Two-dimensional motion records
>>>>
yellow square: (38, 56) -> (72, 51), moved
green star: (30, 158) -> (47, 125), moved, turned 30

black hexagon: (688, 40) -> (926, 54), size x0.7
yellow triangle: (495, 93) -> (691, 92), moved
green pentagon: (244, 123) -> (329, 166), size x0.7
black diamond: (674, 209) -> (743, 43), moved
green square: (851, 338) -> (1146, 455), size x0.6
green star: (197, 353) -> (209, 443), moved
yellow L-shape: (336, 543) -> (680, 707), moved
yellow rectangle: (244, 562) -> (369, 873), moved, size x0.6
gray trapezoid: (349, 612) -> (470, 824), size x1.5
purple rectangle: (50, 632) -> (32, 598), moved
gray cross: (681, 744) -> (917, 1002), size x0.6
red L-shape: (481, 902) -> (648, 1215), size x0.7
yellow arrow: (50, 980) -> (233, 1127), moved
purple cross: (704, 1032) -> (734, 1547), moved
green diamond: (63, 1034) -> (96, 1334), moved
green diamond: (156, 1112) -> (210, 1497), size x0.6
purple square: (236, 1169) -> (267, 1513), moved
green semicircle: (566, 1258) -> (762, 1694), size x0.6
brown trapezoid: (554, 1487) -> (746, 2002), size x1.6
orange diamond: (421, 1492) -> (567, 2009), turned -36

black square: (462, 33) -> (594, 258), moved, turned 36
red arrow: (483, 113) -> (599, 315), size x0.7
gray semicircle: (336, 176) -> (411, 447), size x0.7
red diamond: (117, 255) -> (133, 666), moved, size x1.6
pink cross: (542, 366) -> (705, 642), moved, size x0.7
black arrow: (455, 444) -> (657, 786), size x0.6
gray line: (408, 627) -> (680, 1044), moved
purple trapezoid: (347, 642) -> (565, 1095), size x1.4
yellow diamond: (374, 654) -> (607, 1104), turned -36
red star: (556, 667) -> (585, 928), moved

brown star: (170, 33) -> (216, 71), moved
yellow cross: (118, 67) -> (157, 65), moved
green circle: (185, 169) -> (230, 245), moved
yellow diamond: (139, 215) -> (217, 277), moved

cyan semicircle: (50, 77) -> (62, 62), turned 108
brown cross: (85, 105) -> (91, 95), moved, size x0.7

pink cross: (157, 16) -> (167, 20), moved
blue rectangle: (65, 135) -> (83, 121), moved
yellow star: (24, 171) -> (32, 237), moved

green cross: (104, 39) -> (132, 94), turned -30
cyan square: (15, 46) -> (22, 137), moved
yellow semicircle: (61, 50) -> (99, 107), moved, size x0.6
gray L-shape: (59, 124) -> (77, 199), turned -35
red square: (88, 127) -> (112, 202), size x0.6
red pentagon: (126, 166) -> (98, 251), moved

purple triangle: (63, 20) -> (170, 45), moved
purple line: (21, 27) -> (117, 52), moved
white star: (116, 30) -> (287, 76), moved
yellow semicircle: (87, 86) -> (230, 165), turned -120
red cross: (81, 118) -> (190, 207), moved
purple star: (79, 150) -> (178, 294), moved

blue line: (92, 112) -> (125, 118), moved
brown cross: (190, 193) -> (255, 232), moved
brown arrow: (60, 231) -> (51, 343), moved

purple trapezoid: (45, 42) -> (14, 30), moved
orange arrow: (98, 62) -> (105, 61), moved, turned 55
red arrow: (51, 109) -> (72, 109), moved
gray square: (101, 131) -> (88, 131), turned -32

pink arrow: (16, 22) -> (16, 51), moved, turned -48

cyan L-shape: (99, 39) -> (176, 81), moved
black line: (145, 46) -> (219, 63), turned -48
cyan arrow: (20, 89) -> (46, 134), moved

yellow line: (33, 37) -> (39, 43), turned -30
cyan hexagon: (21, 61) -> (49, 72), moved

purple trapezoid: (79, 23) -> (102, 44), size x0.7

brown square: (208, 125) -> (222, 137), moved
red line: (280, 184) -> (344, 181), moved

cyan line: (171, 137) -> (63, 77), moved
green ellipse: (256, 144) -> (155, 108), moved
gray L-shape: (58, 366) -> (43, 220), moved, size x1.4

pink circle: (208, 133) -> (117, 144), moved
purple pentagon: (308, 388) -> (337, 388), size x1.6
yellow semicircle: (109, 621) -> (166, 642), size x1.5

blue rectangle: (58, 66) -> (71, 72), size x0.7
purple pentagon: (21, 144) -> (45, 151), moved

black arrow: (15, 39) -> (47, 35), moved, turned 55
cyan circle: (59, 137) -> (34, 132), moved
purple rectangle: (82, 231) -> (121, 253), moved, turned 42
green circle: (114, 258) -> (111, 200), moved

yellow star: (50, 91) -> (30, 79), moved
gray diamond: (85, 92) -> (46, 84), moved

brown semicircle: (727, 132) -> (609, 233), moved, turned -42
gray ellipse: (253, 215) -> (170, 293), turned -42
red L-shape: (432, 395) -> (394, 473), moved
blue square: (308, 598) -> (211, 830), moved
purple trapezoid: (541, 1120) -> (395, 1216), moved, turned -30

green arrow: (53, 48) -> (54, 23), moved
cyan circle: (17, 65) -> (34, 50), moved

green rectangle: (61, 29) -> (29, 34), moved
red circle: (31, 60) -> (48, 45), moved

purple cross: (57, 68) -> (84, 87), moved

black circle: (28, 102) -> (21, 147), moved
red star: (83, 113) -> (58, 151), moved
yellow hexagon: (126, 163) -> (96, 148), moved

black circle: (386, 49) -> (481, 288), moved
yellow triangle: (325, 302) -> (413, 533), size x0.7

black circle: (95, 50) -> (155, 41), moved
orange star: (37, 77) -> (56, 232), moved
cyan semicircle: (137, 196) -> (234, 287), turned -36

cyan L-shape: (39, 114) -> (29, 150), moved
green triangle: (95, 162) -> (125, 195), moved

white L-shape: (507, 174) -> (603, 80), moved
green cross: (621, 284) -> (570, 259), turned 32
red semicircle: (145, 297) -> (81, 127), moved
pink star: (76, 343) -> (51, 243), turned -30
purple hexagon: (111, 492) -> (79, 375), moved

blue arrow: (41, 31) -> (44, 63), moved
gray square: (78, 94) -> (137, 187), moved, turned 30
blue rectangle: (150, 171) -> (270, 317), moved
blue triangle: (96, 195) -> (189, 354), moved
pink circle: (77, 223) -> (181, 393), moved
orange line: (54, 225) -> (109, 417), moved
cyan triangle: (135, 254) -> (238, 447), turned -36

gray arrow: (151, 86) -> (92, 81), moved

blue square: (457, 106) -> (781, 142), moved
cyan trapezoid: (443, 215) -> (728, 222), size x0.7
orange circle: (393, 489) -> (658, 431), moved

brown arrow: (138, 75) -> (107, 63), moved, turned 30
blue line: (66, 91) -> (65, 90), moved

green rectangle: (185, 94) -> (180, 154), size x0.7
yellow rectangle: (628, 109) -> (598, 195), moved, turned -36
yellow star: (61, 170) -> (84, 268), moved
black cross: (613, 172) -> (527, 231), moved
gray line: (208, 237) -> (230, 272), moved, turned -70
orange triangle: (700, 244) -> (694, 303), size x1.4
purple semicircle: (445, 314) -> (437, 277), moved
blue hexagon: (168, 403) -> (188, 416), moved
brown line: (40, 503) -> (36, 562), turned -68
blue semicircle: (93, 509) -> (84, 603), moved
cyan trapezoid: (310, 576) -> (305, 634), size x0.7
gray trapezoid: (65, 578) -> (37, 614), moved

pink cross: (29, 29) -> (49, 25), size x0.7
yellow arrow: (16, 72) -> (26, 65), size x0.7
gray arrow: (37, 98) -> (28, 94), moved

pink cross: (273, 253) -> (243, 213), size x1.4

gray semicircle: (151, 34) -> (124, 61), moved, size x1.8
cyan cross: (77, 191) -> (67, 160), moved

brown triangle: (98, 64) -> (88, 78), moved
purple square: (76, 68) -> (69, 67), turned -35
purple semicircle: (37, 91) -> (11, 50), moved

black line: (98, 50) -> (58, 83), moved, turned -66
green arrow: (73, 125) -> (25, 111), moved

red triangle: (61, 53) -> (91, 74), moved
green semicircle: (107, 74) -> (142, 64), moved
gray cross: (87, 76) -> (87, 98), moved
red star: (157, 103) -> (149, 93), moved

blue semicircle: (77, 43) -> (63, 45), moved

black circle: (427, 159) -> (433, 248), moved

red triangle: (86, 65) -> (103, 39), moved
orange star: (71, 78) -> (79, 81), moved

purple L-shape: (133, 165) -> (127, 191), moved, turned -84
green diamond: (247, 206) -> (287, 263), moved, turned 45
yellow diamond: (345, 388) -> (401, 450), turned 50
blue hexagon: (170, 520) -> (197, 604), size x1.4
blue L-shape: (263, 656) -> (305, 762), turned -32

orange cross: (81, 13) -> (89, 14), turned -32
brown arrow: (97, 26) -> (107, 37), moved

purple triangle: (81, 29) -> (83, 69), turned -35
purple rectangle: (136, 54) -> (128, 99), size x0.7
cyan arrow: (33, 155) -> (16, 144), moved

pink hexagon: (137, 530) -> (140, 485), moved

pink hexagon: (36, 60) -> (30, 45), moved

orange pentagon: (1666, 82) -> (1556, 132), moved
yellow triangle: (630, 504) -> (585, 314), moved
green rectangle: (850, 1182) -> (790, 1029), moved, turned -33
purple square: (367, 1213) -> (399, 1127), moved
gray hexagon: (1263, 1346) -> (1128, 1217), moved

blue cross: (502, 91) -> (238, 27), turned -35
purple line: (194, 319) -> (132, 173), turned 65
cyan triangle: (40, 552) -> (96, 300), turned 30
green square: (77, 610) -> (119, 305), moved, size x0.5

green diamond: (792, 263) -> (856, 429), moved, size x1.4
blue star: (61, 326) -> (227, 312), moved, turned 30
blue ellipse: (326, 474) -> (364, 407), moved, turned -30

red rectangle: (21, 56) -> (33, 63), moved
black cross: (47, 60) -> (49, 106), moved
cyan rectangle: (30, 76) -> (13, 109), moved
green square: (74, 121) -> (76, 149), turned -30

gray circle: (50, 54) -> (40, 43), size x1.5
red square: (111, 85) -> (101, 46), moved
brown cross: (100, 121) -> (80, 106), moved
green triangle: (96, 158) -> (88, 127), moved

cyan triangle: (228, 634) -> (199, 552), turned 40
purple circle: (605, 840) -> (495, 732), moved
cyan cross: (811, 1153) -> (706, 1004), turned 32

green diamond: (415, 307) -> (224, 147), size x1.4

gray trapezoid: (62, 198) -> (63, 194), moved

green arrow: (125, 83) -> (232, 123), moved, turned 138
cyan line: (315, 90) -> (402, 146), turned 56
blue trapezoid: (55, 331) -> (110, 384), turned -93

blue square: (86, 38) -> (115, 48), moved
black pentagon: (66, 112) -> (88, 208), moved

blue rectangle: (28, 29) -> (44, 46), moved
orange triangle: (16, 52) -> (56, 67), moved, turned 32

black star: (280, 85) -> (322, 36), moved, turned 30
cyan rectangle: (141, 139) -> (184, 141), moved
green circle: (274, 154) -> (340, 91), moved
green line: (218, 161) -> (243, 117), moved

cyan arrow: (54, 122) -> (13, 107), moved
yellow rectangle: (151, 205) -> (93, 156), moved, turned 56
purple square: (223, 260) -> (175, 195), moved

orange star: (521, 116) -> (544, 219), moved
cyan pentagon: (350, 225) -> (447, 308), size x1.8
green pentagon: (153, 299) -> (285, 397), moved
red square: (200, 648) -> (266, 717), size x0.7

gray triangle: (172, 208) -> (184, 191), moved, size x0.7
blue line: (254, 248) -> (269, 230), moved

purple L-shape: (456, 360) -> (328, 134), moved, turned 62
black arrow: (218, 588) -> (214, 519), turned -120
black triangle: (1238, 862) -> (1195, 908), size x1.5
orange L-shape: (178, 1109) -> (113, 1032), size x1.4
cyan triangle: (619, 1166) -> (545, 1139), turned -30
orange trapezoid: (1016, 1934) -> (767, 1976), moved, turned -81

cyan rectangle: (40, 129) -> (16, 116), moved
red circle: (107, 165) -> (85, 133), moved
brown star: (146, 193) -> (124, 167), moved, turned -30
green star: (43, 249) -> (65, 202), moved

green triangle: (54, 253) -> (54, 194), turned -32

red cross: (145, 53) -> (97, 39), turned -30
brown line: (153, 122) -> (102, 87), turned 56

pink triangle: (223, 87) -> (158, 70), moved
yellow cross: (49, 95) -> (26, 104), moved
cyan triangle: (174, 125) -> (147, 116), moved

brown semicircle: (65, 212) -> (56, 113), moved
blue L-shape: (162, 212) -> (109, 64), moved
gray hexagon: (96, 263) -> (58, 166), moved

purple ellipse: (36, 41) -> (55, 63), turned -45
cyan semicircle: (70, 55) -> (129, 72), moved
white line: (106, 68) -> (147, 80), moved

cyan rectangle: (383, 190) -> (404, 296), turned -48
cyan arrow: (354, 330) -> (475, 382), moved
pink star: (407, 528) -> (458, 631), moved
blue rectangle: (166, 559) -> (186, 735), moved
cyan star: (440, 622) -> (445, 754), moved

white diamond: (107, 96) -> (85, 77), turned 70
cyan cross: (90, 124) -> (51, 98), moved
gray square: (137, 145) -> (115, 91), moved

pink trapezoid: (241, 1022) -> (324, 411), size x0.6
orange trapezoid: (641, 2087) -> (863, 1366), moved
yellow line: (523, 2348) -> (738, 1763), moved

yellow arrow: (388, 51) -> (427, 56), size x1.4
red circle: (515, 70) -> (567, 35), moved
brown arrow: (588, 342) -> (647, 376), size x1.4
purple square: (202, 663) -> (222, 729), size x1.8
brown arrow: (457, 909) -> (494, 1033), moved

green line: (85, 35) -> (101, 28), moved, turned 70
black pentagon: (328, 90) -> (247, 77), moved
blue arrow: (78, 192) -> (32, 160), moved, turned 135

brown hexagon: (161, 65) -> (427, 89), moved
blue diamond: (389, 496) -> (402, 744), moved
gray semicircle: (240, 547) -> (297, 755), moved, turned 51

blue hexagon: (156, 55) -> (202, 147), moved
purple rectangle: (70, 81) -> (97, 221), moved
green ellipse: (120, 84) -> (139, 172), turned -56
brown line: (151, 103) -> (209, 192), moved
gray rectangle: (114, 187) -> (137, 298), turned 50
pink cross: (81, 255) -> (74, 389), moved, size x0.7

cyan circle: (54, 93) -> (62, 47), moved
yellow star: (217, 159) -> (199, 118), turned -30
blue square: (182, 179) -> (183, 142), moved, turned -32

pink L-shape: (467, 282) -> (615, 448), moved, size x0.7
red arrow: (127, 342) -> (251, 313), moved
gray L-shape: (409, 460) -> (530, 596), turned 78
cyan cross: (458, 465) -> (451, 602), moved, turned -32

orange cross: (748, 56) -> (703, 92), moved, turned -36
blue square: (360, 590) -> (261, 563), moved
<<<<
Task objective:
Take the entries above and return only the lines from the one with "red arrow: (483, 113)" to the one with "red star: (556, 667) -> (585, 928), moved", both included, unchanged.

Output for this exercise:
red arrow: (483, 113) -> (599, 315), size x0.7
gray semicircle: (336, 176) -> (411, 447), size x0.7
red diamond: (117, 255) -> (133, 666), moved, size x1.6
pink cross: (542, 366) -> (705, 642), moved, size x0.7
black arrow: (455, 444) -> (657, 786), size x0.6
gray line: (408, 627) -> (680, 1044), moved
purple trapezoid: (347, 642) -> (565, 1095), size x1.4
yellow diamond: (374, 654) -> (607, 1104), turned -36
red star: (556, 667) -> (585, 928), moved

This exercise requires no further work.